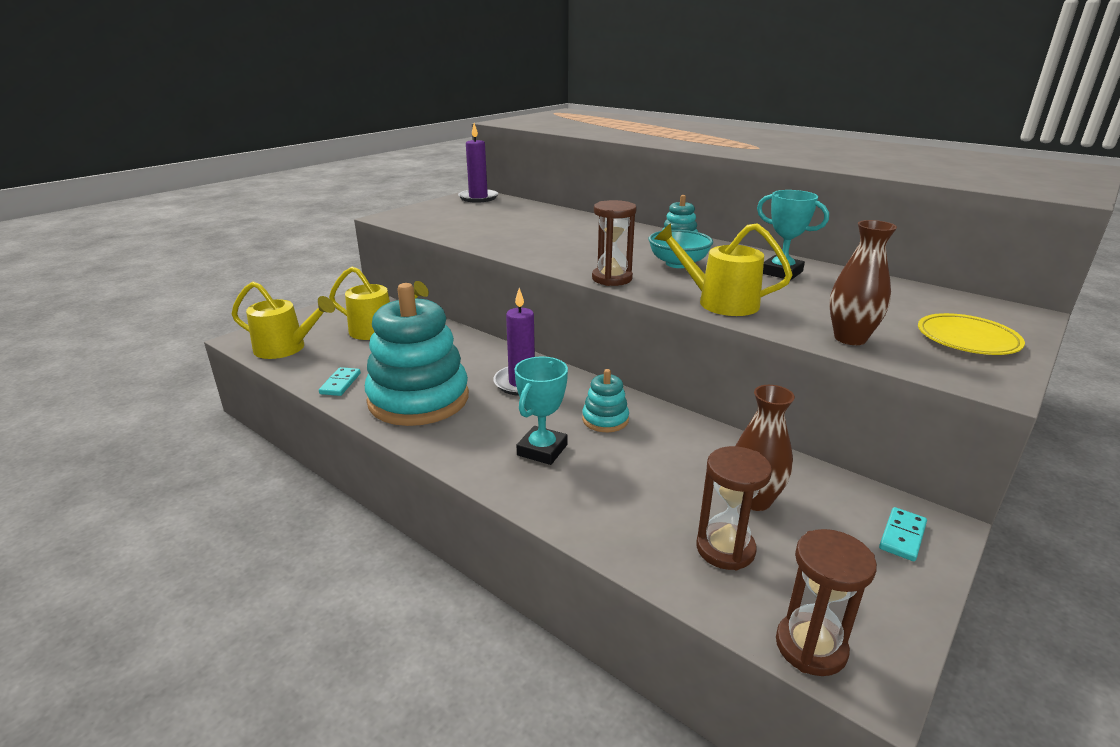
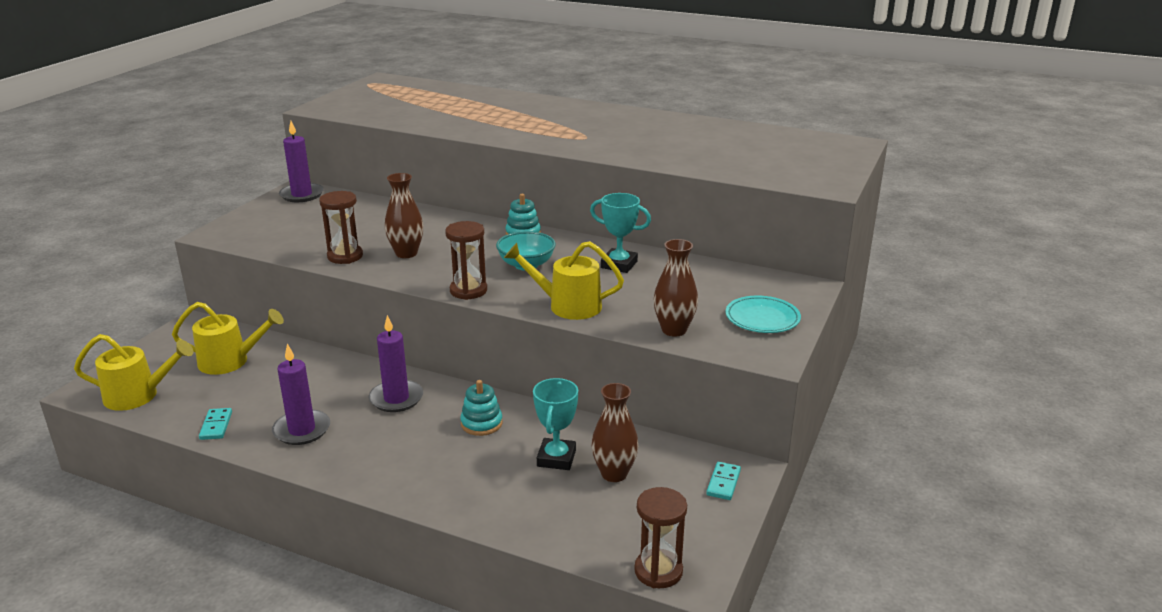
camera: 15 degrees left, 0 degrees up
turquoise stacking toy [365,283,469,426] -> purple candle [272,343,330,445]
turquoise trophy [515,356,568,465] -> turquoise trophy moved to [533,378,578,470]
brown hourglass [696,446,772,570] -> brown hourglass moved to [319,191,363,264]
yellow plate [918,313,1025,355] -> turquoise plate [726,296,801,333]
none -> brown vase [385,173,423,258]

- - - - -

**To do**
Pictures stay out, but every record above is to be returned exactly.

**Written answer**
camera: 15 degrees left, 0 degrees up
turquoise stacking toy [365,283,469,426] -> purple candle [272,343,330,445]
turquoise trophy [515,356,568,465] -> turquoise trophy moved to [533,378,578,470]
brown hourglass [696,446,772,570] -> brown hourglass moved to [319,191,363,264]
yellow plate [918,313,1025,355] -> turquoise plate [726,296,801,333]
none -> brown vase [385,173,423,258]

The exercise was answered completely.